■ ACTIVITY: Your job is to return every line in the data holding the string "tile".

■ INPUT DATA:
##########
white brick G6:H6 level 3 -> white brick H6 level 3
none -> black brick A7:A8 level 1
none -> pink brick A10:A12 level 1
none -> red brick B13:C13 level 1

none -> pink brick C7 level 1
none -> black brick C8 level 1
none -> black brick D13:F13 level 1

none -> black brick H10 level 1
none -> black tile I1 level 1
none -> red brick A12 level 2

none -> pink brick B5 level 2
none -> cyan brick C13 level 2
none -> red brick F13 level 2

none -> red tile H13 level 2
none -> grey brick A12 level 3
##########
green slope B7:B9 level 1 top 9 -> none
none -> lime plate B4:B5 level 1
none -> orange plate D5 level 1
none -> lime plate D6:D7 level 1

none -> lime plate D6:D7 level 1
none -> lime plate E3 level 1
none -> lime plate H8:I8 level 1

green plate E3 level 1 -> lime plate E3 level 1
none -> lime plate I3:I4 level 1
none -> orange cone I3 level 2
##########
■ RESPONSE AREA:
none -> black tile I1 level 1
none -> red tile H13 level 2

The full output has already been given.